- _To do_:
Nothing before the line containing "PIXELS pin DIN: TX -> RX" should appear; please restate that line and every later line word for word through the end of the listing.

- _Excerpted records_:
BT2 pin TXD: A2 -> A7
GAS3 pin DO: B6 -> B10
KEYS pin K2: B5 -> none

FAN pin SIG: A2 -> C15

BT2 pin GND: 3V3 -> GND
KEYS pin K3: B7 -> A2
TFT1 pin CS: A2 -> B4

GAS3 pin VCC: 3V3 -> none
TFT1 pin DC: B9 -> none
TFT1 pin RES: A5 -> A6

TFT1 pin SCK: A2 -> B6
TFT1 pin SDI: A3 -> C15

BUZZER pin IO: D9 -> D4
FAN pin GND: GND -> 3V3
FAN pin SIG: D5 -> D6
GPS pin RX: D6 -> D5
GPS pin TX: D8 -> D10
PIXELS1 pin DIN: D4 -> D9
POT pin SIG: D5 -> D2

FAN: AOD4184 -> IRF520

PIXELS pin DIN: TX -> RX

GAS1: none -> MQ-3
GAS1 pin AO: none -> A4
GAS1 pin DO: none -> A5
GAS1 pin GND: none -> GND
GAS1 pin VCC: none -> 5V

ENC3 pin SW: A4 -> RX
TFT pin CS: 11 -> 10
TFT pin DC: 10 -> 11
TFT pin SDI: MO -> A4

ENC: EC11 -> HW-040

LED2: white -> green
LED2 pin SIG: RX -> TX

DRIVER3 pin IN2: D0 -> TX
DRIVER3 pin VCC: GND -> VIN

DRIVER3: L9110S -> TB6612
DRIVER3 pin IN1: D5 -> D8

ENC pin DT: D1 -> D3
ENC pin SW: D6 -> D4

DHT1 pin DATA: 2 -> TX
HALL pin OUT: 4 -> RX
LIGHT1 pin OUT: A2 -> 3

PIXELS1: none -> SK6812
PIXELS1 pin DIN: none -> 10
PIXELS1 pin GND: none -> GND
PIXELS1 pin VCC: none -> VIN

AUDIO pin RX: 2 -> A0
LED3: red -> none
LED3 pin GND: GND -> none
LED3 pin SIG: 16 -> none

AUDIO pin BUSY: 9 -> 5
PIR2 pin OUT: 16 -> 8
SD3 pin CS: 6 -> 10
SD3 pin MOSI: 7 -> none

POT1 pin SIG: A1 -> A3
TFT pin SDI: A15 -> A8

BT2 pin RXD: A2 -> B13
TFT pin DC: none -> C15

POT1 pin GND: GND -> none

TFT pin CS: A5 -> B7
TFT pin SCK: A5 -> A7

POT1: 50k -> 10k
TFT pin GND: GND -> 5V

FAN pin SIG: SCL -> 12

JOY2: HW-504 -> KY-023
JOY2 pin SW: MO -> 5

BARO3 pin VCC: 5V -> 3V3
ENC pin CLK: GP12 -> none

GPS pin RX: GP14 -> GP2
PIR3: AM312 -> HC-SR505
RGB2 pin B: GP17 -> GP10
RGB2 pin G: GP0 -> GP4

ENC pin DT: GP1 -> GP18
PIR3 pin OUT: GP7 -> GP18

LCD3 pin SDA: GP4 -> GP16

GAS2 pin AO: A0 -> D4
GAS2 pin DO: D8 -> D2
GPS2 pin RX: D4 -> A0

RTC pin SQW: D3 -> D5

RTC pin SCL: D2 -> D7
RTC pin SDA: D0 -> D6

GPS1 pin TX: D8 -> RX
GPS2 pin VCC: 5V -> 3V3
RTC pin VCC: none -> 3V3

- _Task result_:
PIXELS pin DIN: TX -> RX

GAS1: none -> MQ-3
GAS1 pin AO: none -> A4
GAS1 pin DO: none -> A5
GAS1 pin GND: none -> GND
GAS1 pin VCC: none -> 5V

ENC3 pin SW: A4 -> RX
TFT pin CS: 11 -> 10
TFT pin DC: 10 -> 11
TFT pin SDI: MO -> A4

ENC: EC11 -> HW-040

LED2: white -> green
LED2 pin SIG: RX -> TX

DRIVER3 pin IN2: D0 -> TX
DRIVER3 pin VCC: GND -> VIN

DRIVER3: L9110S -> TB6612
DRIVER3 pin IN1: D5 -> D8

ENC pin DT: D1 -> D3
ENC pin SW: D6 -> D4

DHT1 pin DATA: 2 -> TX
HALL pin OUT: 4 -> RX
LIGHT1 pin OUT: A2 -> 3

PIXELS1: none -> SK6812
PIXELS1 pin DIN: none -> 10
PIXELS1 pin GND: none -> GND
PIXELS1 pin VCC: none -> VIN

AUDIO pin RX: 2 -> A0
LED3: red -> none
LED3 pin GND: GND -> none
LED3 pin SIG: 16 -> none

AUDIO pin BUSY: 9 -> 5
PIR2 pin OUT: 16 -> 8
SD3 pin CS: 6 -> 10
SD3 pin MOSI: 7 -> none

POT1 pin SIG: A1 -> A3
TFT pin SDI: A15 -> A8

BT2 pin RXD: A2 -> B13
TFT pin DC: none -> C15

POT1 pin GND: GND -> none

TFT pin CS: A5 -> B7
TFT pin SCK: A5 -> A7

POT1: 50k -> 10k
TFT pin GND: GND -> 5V

FAN pin SIG: SCL -> 12

JOY2: HW-504 -> KY-023
JOY2 pin SW: MO -> 5

BARO3 pin VCC: 5V -> 3V3
ENC pin CLK: GP12 -> none

GPS pin RX: GP14 -> GP2
PIR3: AM312 -> HC-SR505
RGB2 pin B: GP17 -> GP10
RGB2 pin G: GP0 -> GP4

ENC pin DT: GP1 -> GP18
PIR3 pin OUT: GP7 -> GP18

LCD3 pin SDA: GP4 -> GP16

GAS2 pin AO: A0 -> D4
GAS2 pin DO: D8 -> D2
GPS2 pin RX: D4 -> A0

RTC pin SQW: D3 -> D5

RTC pin SCL: D2 -> D7
RTC pin SDA: D0 -> D6

GPS1 pin TX: D8 -> RX
GPS2 pin VCC: 5V -> 3V3
RTC pin VCC: none -> 3V3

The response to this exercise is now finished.